> [INPUT RECORDS]
--------------------------------------------------

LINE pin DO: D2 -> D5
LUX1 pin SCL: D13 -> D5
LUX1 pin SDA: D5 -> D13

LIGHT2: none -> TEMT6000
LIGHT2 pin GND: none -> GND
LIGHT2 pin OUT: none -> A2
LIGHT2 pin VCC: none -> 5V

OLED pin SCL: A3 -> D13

--------------------------------------------------

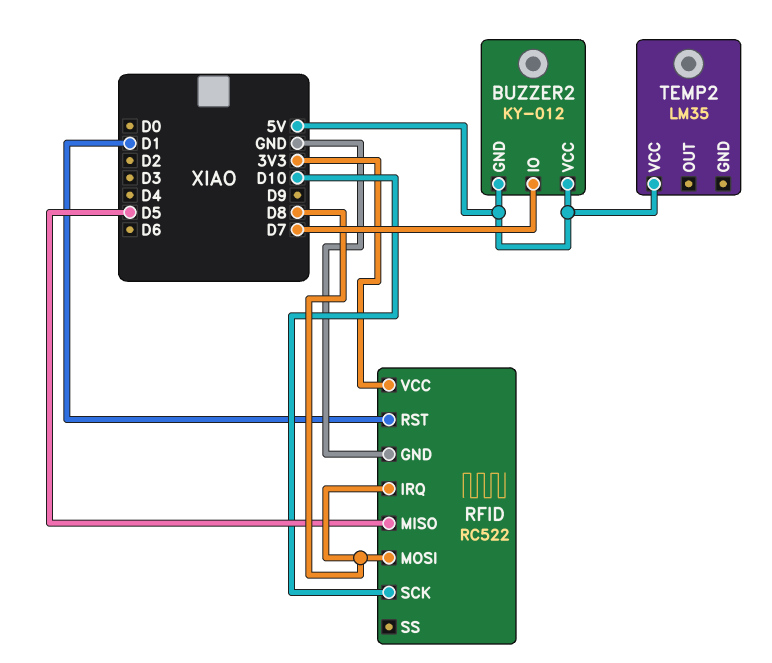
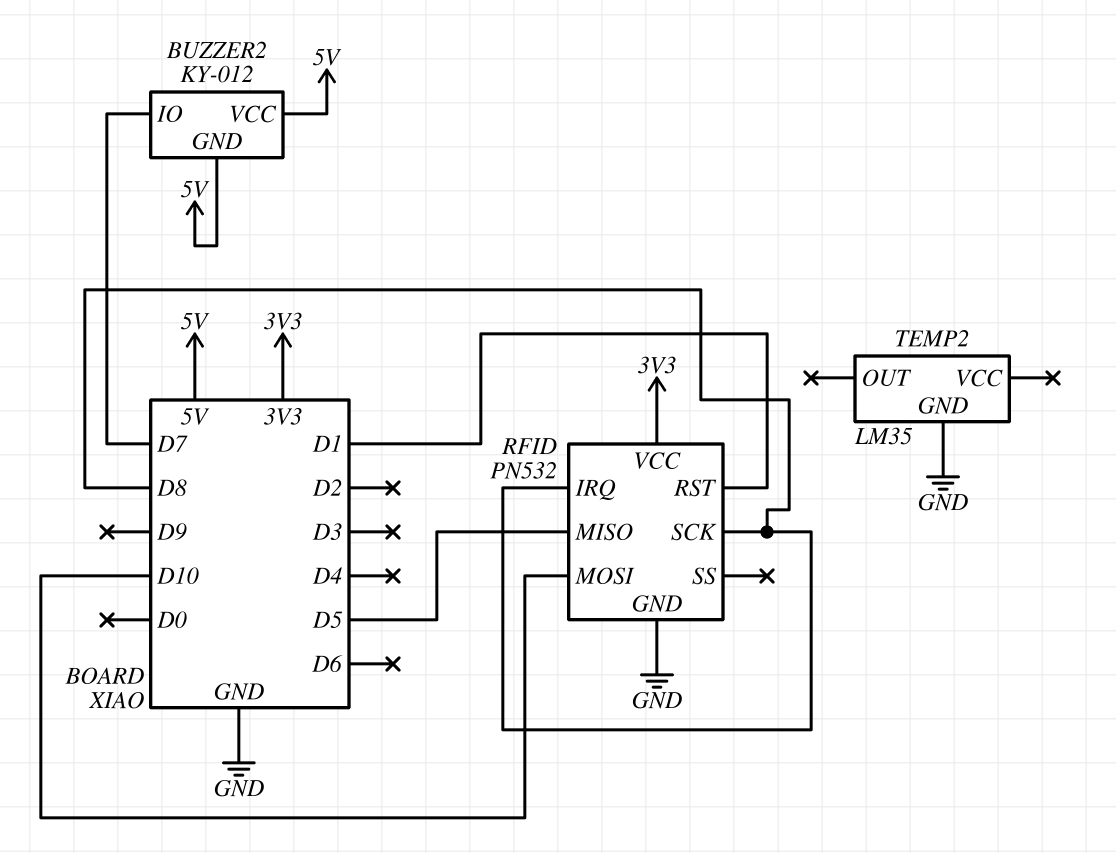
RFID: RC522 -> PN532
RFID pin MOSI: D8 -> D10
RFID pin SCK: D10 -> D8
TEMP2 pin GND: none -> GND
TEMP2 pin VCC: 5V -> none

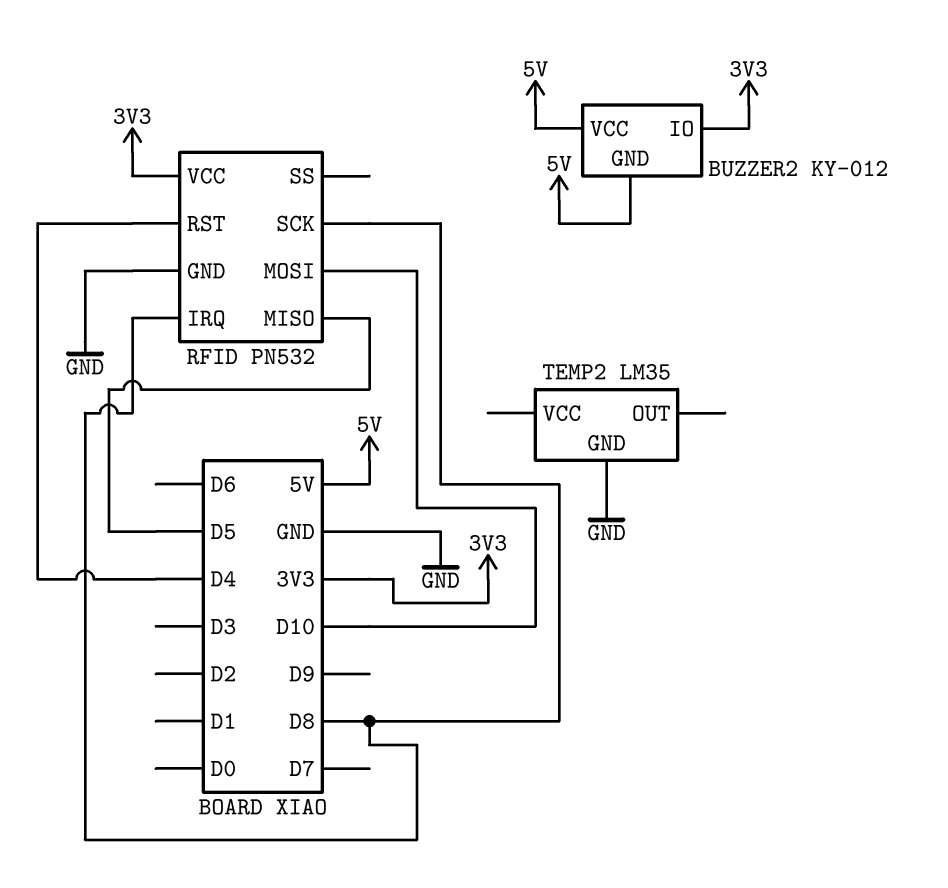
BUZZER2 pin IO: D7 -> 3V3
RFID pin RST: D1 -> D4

--------------------------------------------------

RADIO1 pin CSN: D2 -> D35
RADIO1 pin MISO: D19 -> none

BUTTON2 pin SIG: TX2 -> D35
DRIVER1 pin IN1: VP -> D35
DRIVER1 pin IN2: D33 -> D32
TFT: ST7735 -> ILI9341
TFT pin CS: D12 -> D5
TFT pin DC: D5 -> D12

--------------------------------------------------

> [WHAT YOU NEED TO DO] Copy out precisely the lines from the line with "LIGHT2 pin GND: none -> GND" to the line with "OLED pin SCL: A3 -> D13" in the material above, including those two lines and omitting all the rest.

> [PROBLEM SOLUTION]
LIGHT2 pin GND: none -> GND
LIGHT2 pin OUT: none -> A2
LIGHT2 pin VCC: none -> 5V

OLED pin SCL: A3 -> D13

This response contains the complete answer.